Exercise objective:
What you return should be the full listing, word for word, without a single image.

Recorded data:
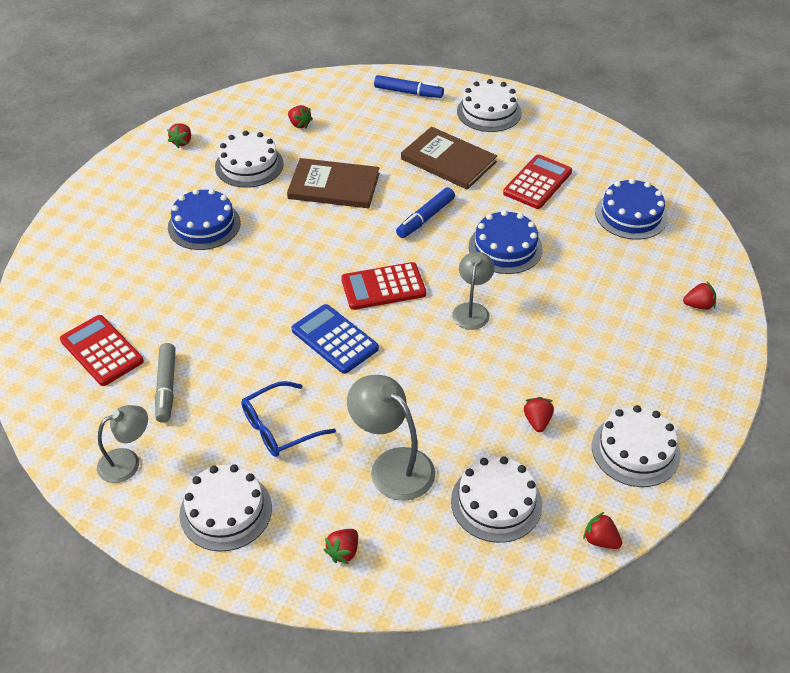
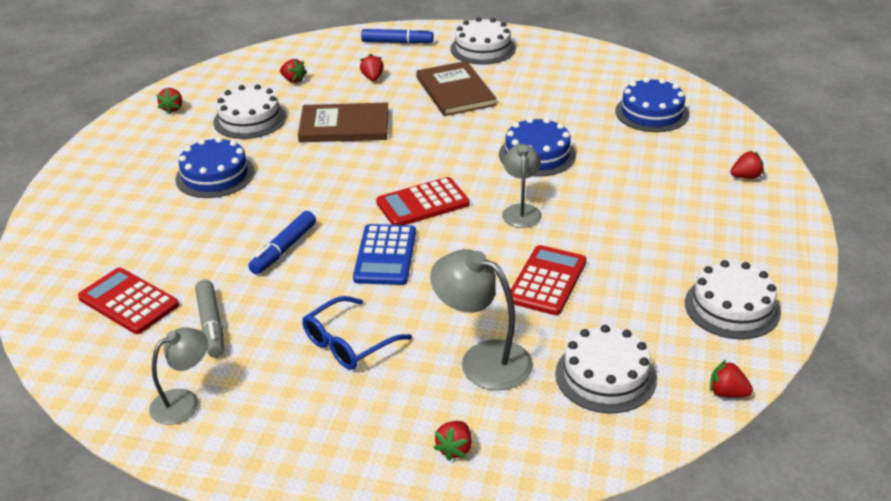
camera: 10 degrees left, 10 degrees down
(226, 511) = (310, 431): white cake -> none
(335, 339) = (385, 255): blue calculator -> blue calculator turned 120 degrees counterclockwise
(425, 218) = (447, 141): blue marker -> blue marker (284, 249)
(448, 160) = (455, 91): brown book -> brown book turned 45 degrees clockwise
(537, 182) = (550, 98): red calculator -> red calculator (547, 281)
(537, 421) = (622, 297): red strawberry -> red strawberry (372, 78)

Solution to the problem:
camera: 10 degrees left, 10 degrees down
(226, 511) = (310, 431): white cake -> none
(335, 339) = (385, 255): blue calculator -> blue calculator turned 120 degrees counterclockwise
(425, 218) = (447, 141): blue marker -> blue marker (284, 249)
(448, 160) = (455, 91): brown book -> brown book turned 45 degrees clockwise
(537, 182) = (550, 98): red calculator -> red calculator (547, 281)
(537, 421) = (622, 297): red strawberry -> red strawberry (372, 78)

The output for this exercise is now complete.